EXTRACTED INFORMATION
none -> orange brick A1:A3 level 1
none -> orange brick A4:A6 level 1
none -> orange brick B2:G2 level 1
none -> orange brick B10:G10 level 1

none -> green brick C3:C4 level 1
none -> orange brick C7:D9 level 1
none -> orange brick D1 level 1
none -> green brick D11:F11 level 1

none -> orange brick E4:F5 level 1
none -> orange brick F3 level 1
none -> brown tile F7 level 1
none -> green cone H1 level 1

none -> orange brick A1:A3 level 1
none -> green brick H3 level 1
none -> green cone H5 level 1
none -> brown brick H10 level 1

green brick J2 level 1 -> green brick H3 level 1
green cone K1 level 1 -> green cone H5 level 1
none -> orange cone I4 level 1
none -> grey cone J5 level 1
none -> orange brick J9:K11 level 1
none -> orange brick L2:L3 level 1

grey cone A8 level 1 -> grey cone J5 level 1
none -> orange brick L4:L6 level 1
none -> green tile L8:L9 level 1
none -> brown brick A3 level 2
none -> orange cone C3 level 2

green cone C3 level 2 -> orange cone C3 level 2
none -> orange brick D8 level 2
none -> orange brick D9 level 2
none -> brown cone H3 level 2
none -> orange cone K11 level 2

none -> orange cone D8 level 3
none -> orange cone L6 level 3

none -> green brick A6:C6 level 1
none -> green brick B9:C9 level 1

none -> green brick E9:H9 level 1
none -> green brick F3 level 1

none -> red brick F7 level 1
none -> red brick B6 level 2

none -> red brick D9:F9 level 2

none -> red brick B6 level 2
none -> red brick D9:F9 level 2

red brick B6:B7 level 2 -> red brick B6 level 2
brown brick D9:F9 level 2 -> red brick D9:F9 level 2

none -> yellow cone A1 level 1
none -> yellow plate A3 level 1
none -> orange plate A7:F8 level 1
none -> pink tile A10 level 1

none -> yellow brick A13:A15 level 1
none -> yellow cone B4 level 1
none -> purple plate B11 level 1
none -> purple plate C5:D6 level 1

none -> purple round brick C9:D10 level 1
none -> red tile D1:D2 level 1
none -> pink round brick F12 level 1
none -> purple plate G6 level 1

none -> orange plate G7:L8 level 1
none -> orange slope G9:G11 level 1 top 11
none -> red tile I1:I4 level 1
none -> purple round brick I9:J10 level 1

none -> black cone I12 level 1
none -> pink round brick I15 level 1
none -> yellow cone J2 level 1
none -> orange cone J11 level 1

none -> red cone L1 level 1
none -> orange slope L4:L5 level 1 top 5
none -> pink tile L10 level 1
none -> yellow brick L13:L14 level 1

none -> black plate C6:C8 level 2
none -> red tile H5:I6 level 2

AIM OF THE EXERCISE
Print all of the entries again, exactly as written.

ANSWER SPACE
none -> orange brick A1:A3 level 1
none -> orange brick A4:A6 level 1
none -> orange brick B2:G2 level 1
none -> orange brick B10:G10 level 1

none -> green brick C3:C4 level 1
none -> orange brick C7:D9 level 1
none -> orange brick D1 level 1
none -> green brick D11:F11 level 1

none -> orange brick E4:F5 level 1
none -> orange brick F3 level 1
none -> brown tile F7 level 1
none -> green cone H1 level 1

none -> orange brick A1:A3 level 1
none -> green brick H3 level 1
none -> green cone H5 level 1
none -> brown brick H10 level 1

green brick J2 level 1 -> green brick H3 level 1
green cone K1 level 1 -> green cone H5 level 1
none -> orange cone I4 level 1
none -> grey cone J5 level 1
none -> orange brick J9:K11 level 1
none -> orange brick L2:L3 level 1

grey cone A8 level 1 -> grey cone J5 level 1
none -> orange brick L4:L6 level 1
none -> green tile L8:L9 level 1
none -> brown brick A3 level 2
none -> orange cone C3 level 2

green cone C3 level 2 -> orange cone C3 level 2
none -> orange brick D8 level 2
none -> orange brick D9 level 2
none -> brown cone H3 level 2
none -> orange cone K11 level 2

none -> orange cone D8 level 3
none -> orange cone L6 level 3

none -> green brick A6:C6 level 1
none -> green brick B9:C9 level 1

none -> green brick E9:H9 level 1
none -> green brick F3 level 1

none -> red brick F7 level 1
none -> red brick B6 level 2

none -> red brick D9:F9 level 2

none -> red brick B6 level 2
none -> red brick D9:F9 level 2

red brick B6:B7 level 2 -> red brick B6 level 2
brown brick D9:F9 level 2 -> red brick D9:F9 level 2

none -> yellow cone A1 level 1
none -> yellow plate A3 level 1
none -> orange plate A7:F8 level 1
none -> pink tile A10 level 1

none -> yellow brick A13:A15 level 1
none -> yellow cone B4 level 1
none -> purple plate B11 level 1
none -> purple plate C5:D6 level 1

none -> purple round brick C9:D10 level 1
none -> red tile D1:D2 level 1
none -> pink round brick F12 level 1
none -> purple plate G6 level 1

none -> orange plate G7:L8 level 1
none -> orange slope G9:G11 level 1 top 11
none -> red tile I1:I4 level 1
none -> purple round brick I9:J10 level 1

none -> black cone I12 level 1
none -> pink round brick I15 level 1
none -> yellow cone J2 level 1
none -> orange cone J11 level 1

none -> red cone L1 level 1
none -> orange slope L4:L5 level 1 top 5
none -> pink tile L10 level 1
none -> yellow brick L13:L14 level 1

none -> black plate C6:C8 level 2
none -> red tile H5:I6 level 2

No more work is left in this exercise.